▶ Exercise directions
Find the line with "Someone rotated the JET-BLACK" and the line with "Someone put down the GREEN ROLL" in the entries below; output exactly those two lines, every line between them, and no others.

Supplied records Block Start

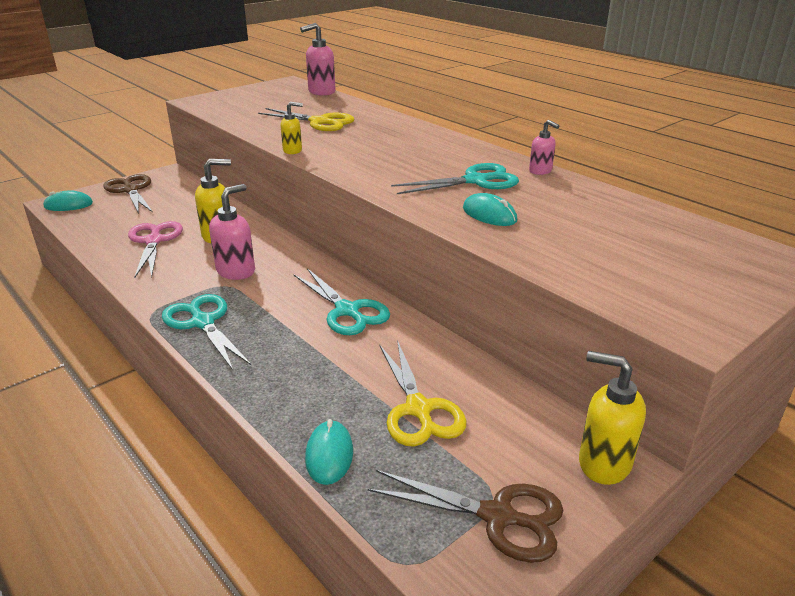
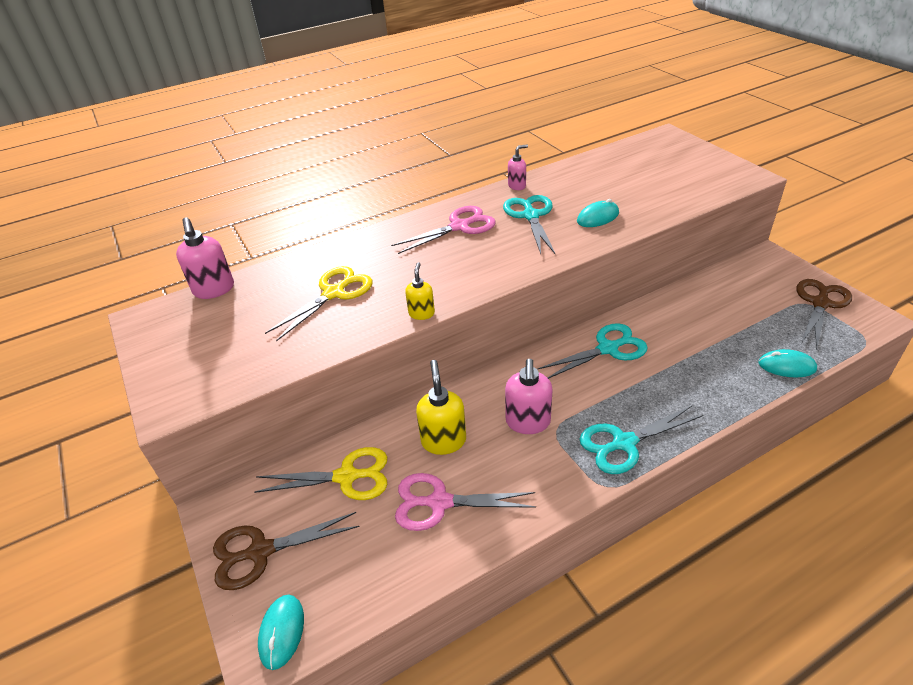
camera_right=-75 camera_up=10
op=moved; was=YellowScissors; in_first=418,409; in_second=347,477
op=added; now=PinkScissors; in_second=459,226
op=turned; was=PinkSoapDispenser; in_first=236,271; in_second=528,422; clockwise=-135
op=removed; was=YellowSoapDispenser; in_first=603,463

Supplied records Block End
Supplied records Block Start

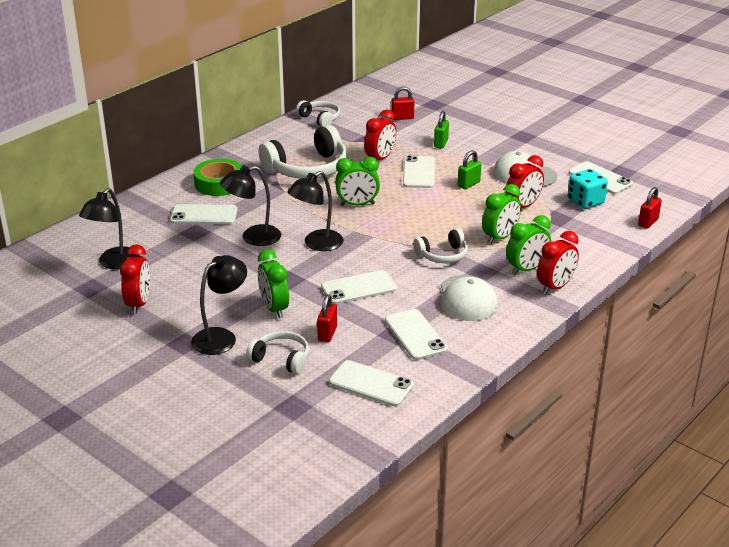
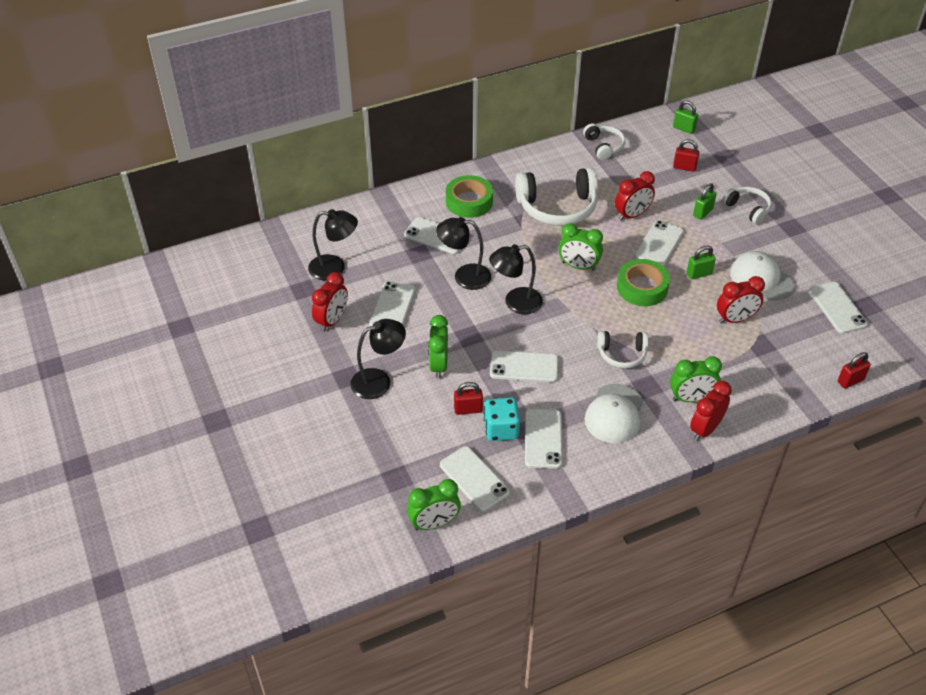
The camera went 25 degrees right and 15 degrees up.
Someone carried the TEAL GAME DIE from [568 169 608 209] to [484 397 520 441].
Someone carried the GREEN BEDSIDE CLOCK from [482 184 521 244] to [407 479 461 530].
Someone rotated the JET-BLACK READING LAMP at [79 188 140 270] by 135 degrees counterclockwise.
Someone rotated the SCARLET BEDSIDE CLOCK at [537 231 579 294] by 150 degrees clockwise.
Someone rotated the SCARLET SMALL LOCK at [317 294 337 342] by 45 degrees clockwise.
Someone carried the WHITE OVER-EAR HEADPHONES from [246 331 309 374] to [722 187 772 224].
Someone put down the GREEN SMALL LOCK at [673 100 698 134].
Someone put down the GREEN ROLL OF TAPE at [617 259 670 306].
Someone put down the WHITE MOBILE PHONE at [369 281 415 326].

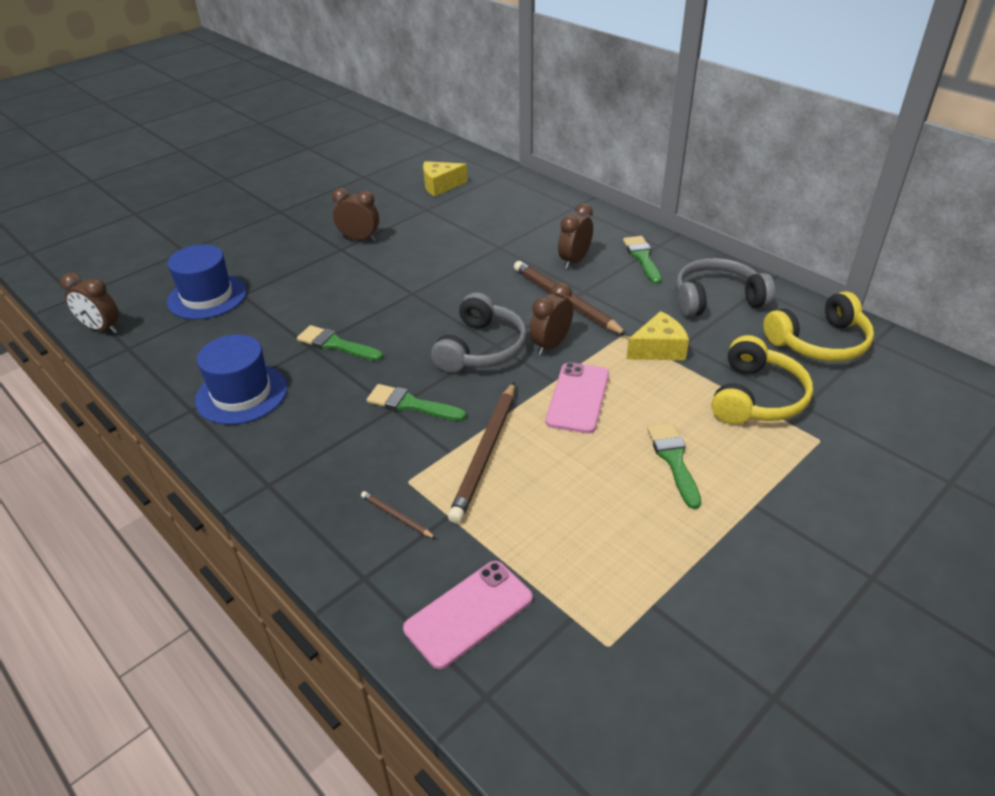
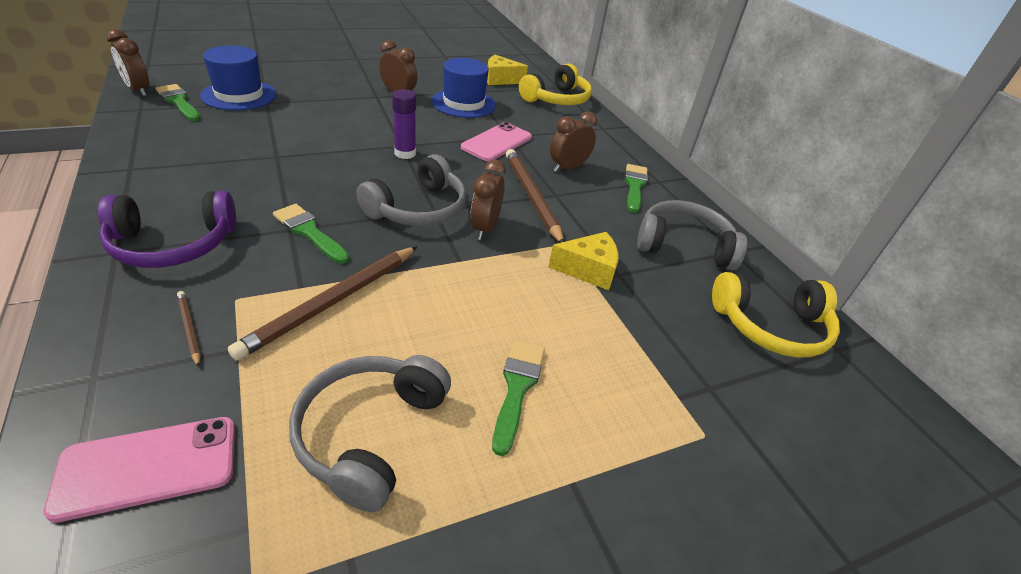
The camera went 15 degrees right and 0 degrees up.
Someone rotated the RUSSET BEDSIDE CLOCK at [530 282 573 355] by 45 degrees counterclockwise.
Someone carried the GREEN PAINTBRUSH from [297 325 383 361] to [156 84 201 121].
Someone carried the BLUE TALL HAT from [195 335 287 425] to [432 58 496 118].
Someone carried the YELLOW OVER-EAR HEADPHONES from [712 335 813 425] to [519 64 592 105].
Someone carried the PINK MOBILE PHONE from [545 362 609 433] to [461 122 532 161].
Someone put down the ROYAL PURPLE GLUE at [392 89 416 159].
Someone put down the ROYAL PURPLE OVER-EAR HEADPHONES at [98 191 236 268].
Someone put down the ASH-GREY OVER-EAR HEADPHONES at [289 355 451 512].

Supplied records Block End

▶ Written reply
Someone rotated the JET-BLACK READING LAMP at [79 188 140 270] by 135 degrees counterclockwise.
Someone rotated the SCARLET BEDSIDE CLOCK at [537 231 579 294] by 150 degrees clockwise.
Someone rotated the SCARLET SMALL LOCK at [317 294 337 342] by 45 degrees clockwise.
Someone carried the WHITE OVER-EAR HEADPHONES from [246 331 309 374] to [722 187 772 224].
Someone put down the GREEN SMALL LOCK at [673 100 698 134].
Someone put down the GREEN ROLL OF TAPE at [617 259 670 306].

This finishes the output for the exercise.